◆ **Try it**: Below is a block of entries; repeat exactly the lines starting at the line that contains "camera: 30 degrees right, 5 degrees up" and ending at the line that contains "(502, 403) = (533, 363): yellow", both included.

◆ **Task material**:
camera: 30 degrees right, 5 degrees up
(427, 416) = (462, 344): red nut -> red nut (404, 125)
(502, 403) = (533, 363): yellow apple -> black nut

* * *

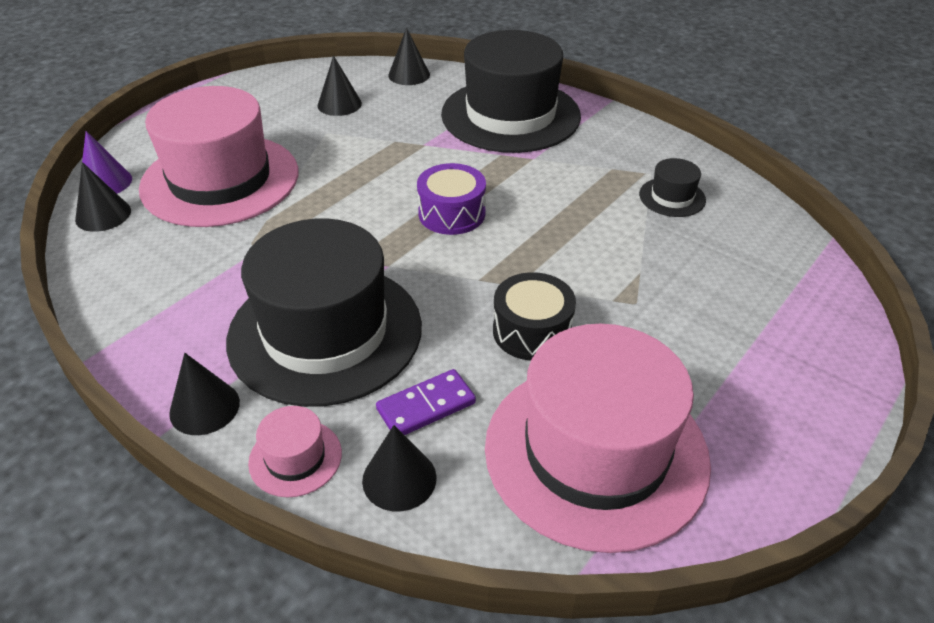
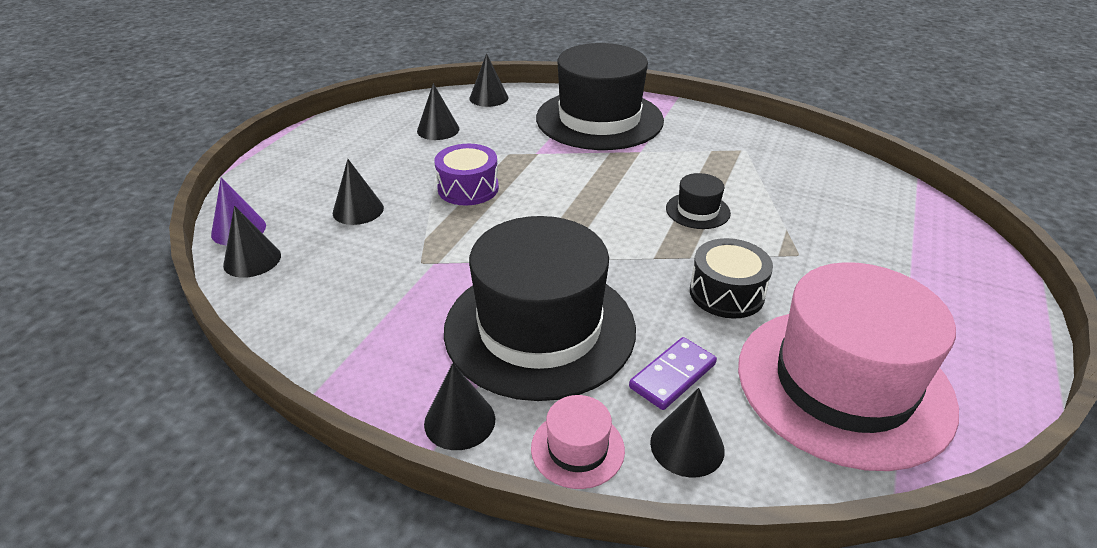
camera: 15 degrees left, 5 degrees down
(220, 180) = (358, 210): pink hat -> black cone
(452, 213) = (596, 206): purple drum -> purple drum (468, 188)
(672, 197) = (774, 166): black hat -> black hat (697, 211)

◆ **Exercise output**:
camera: 30 degrees right, 5 degrees up
(427, 416) = (462, 344): red nut -> red nut (404, 125)
(502, 403) = (533, 363): yellow apple -> black nut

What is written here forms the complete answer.